Work required:
No line before the one containing "C5: 100nF (IC1/in-, NET4)" should appear; that line and all lines after it, through the end of the data, are to be set down exactly.

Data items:
################

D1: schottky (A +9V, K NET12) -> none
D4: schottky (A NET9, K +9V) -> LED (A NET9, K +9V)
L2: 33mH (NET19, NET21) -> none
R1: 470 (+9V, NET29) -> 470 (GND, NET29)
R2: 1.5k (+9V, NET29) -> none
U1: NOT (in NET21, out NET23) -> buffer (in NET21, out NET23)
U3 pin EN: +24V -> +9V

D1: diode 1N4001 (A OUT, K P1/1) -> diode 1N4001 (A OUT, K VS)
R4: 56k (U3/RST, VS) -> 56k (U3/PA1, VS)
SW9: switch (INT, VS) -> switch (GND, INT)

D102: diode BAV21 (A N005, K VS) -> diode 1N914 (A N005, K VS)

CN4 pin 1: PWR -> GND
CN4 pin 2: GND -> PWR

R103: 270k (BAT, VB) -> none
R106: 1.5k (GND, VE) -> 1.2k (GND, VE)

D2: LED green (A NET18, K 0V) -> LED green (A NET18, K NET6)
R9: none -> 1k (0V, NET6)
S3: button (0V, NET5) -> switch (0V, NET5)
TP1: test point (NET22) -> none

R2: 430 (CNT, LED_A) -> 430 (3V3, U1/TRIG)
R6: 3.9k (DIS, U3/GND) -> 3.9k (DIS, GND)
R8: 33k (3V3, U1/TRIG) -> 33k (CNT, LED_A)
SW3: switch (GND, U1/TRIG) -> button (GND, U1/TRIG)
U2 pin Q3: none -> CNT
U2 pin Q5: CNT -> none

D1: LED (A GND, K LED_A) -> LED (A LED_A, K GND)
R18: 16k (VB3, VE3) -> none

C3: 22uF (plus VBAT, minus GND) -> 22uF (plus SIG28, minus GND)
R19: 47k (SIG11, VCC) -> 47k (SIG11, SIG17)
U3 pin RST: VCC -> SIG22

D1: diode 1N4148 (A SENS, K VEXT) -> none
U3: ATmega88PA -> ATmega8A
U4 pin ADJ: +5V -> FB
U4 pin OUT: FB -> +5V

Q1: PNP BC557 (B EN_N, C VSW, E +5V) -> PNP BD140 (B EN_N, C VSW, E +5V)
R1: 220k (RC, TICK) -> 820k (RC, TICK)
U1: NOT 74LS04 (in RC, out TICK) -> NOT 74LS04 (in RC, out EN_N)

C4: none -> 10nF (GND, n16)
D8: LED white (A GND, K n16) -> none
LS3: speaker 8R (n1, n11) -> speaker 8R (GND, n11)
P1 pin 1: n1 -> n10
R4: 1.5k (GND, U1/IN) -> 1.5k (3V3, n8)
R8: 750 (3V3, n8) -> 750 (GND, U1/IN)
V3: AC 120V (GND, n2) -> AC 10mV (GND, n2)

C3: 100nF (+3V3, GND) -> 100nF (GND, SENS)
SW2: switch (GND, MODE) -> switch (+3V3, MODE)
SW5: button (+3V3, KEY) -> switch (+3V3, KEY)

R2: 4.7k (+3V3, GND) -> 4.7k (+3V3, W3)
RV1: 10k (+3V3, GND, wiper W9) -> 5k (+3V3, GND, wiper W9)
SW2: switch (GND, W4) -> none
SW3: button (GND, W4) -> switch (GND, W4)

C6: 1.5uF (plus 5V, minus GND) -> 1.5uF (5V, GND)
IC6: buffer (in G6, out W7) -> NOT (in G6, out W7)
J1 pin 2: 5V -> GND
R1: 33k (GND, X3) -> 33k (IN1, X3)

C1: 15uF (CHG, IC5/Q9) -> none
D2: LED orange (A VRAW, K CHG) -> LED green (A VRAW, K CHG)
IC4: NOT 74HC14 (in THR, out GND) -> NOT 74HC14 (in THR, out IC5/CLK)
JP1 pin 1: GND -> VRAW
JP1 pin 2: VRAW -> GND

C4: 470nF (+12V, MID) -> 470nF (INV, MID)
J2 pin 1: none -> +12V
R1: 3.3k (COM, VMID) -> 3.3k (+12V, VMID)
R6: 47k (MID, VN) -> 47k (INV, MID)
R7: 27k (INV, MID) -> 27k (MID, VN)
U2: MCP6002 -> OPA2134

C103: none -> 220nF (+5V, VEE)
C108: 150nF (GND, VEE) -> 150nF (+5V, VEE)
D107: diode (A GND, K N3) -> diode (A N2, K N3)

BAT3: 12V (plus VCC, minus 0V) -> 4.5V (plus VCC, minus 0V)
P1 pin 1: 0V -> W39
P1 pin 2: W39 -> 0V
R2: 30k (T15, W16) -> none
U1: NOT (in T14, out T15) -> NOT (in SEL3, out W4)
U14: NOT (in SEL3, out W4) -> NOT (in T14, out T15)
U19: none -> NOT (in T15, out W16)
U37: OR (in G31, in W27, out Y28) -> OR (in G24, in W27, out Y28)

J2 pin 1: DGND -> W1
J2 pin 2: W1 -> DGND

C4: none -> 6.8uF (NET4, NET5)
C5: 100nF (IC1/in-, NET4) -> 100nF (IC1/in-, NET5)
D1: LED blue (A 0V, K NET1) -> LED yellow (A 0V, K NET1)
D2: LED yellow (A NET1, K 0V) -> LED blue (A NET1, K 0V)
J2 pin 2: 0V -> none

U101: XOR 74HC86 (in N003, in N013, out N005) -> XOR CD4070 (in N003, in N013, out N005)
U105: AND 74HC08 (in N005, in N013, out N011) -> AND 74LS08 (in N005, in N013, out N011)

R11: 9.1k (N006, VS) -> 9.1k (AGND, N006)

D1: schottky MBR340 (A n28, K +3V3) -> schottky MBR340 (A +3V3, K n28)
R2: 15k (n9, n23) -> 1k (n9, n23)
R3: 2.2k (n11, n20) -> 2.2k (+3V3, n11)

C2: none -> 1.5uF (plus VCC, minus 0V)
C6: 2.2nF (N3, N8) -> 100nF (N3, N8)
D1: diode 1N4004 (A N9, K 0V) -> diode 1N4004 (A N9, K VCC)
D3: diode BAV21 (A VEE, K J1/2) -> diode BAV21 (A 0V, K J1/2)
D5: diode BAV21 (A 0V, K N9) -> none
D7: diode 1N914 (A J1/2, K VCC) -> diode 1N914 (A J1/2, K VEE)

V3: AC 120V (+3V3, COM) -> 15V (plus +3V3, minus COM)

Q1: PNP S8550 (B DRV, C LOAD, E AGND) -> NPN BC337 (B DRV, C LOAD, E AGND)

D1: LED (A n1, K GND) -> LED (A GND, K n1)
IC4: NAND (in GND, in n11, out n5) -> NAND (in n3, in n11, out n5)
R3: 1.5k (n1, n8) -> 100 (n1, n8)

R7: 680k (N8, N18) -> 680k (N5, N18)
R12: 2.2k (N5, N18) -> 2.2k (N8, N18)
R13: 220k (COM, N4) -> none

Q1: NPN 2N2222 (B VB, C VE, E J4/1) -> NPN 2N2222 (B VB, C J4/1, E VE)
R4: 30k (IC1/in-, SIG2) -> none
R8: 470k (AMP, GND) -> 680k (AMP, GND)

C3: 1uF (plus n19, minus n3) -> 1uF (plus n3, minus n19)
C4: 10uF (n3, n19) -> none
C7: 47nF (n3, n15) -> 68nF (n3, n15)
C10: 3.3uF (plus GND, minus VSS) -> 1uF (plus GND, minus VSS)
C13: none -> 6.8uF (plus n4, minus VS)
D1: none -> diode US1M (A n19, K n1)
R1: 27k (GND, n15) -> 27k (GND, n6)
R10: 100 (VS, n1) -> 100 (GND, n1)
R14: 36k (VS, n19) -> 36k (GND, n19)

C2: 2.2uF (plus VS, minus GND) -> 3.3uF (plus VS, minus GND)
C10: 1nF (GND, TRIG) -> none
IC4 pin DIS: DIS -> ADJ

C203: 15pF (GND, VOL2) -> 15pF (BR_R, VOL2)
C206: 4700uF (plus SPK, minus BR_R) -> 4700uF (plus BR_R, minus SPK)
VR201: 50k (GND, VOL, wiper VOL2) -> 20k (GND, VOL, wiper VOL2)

################

Solution:
C5: 100nF (IC1/in-, NET4) -> 100nF (IC1/in-, NET5)
D1: LED blue (A 0V, K NET1) -> LED yellow (A 0V, K NET1)
D2: LED yellow (A NET1, K 0V) -> LED blue (A NET1, K 0V)
J2 pin 2: 0V -> none

U101: XOR 74HC86 (in N003, in N013, out N005) -> XOR CD4070 (in N003, in N013, out N005)
U105: AND 74HC08 (in N005, in N013, out N011) -> AND 74LS08 (in N005, in N013, out N011)

R11: 9.1k (N006, VS) -> 9.1k (AGND, N006)

D1: schottky MBR340 (A n28, K +3V3) -> schottky MBR340 (A +3V3, K n28)
R2: 15k (n9, n23) -> 1k (n9, n23)
R3: 2.2k (n11, n20) -> 2.2k (+3V3, n11)

C2: none -> 1.5uF (plus VCC, minus 0V)
C6: 2.2nF (N3, N8) -> 100nF (N3, N8)
D1: diode 1N4004 (A N9, K 0V) -> diode 1N4004 (A N9, K VCC)
D3: diode BAV21 (A VEE, K J1/2) -> diode BAV21 (A 0V, K J1/2)
D5: diode BAV21 (A 0V, K N9) -> none
D7: diode 1N914 (A J1/2, K VCC) -> diode 1N914 (A J1/2, K VEE)

V3: AC 120V (+3V3, COM) -> 15V (plus +3V3, minus COM)

Q1: PNP S8550 (B DRV, C LOAD, E AGND) -> NPN BC337 (B DRV, C LOAD, E AGND)

D1: LED (A n1, K GND) -> LED (A GND, K n1)
IC4: NAND (in GND, in n11, out n5) -> NAND (in n3, in n11, out n5)
R3: 1.5k (n1, n8) -> 100 (n1, n8)

R7: 680k (N8, N18) -> 680k (N5, N18)
R12: 2.2k (N5, N18) -> 2.2k (N8, N18)
R13: 220k (COM, N4) -> none

Q1: NPN 2N2222 (B VB, C VE, E J4/1) -> NPN 2N2222 (B VB, C J4/1, E VE)
R4: 30k (IC1/in-, SIG2) -> none
R8: 470k (AMP, GND) -> 680k (AMP, GND)

C3: 1uF (plus n19, minus n3) -> 1uF (plus n3, minus n19)
C4: 10uF (n3, n19) -> none
C7: 47nF (n3, n15) -> 68nF (n3, n15)
C10: 3.3uF (plus GND, minus VSS) -> 1uF (plus GND, minus VSS)
C13: none -> 6.8uF (plus n4, minus VS)
D1: none -> diode US1M (A n19, K n1)
R1: 27k (GND, n15) -> 27k (GND, n6)
R10: 100 (VS, n1) -> 100 (GND, n1)
R14: 36k (VS, n19) -> 36k (GND, n19)

C2: 2.2uF (plus VS, minus GND) -> 3.3uF (plus VS, minus GND)
C10: 1nF (GND, TRIG) -> none
IC4 pin DIS: DIS -> ADJ

C203: 15pF (GND, VOL2) -> 15pF (BR_R, VOL2)
C206: 4700uF (plus SPK, minus BR_R) -> 4700uF (plus BR_R, minus SPK)
VR201: 50k (GND, VOL, wiper VOL2) -> 20k (GND, VOL, wiper VOL2)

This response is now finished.